▶ _SUPPLIED INFORMATION_
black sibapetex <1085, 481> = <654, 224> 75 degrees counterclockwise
...
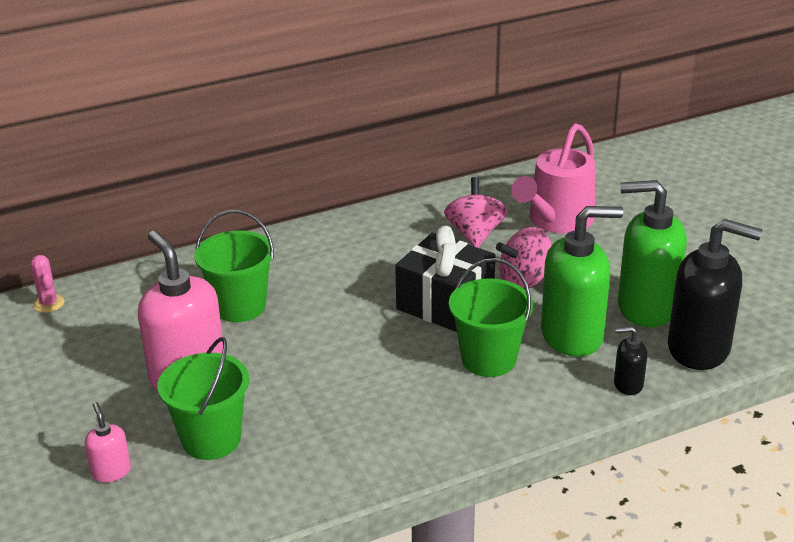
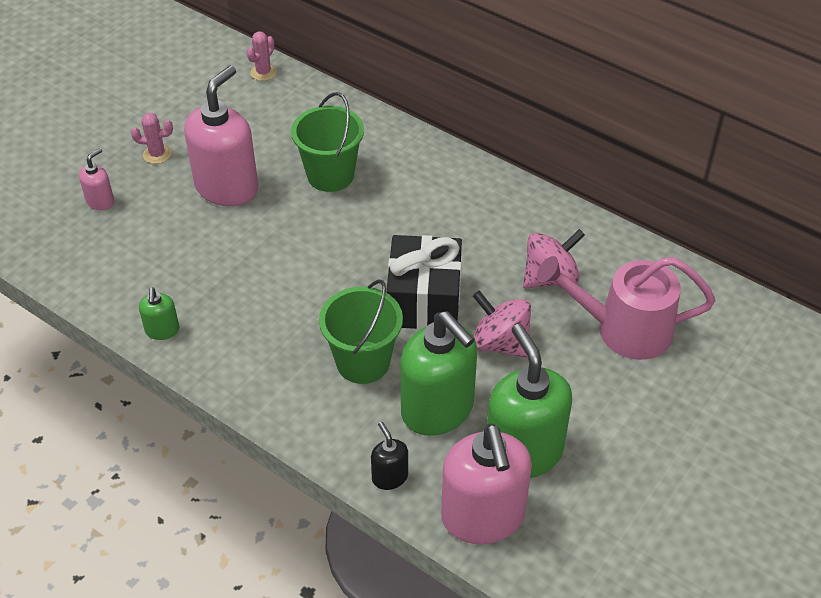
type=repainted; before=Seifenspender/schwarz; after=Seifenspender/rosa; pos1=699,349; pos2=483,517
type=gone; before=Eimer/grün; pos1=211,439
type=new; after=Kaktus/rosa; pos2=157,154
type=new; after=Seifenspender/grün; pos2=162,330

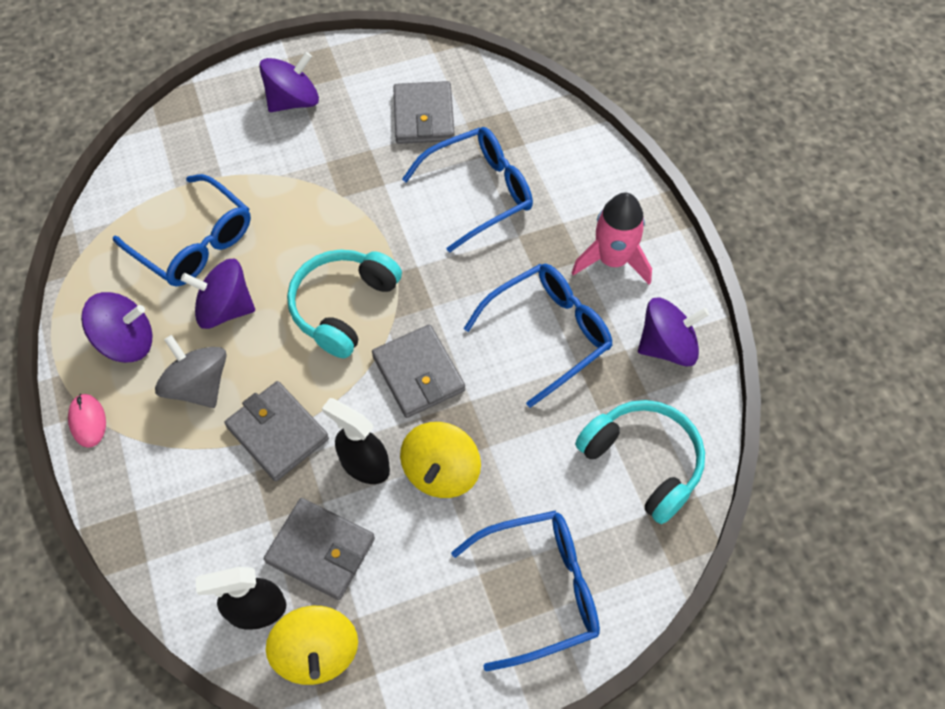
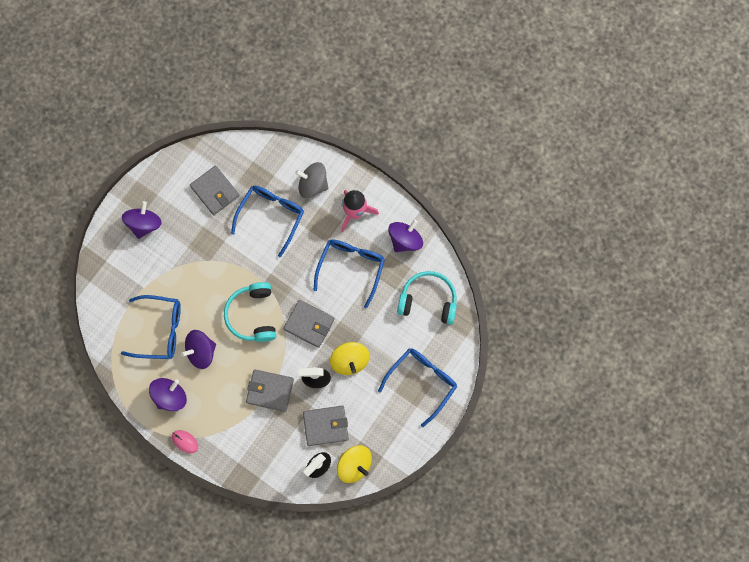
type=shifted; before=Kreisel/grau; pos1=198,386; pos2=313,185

▶ _EXERCISE BRIEF_
Using the entries above, give again exactly the lines from the line holding "after=Seifenspender/rosa; pos1=699,349; pos2=483,517" through the line holding "type=new; after=Kaktus/rosa; pos2=157,154". Include both end lines and nothing else.

▶ _ANSWER TO THIS PROBLEM_
type=repainted; before=Seifenspender/schwarz; after=Seifenspender/rosa; pos1=699,349; pos2=483,517
type=gone; before=Eimer/grün; pos1=211,439
type=new; after=Kaktus/rosa; pos2=157,154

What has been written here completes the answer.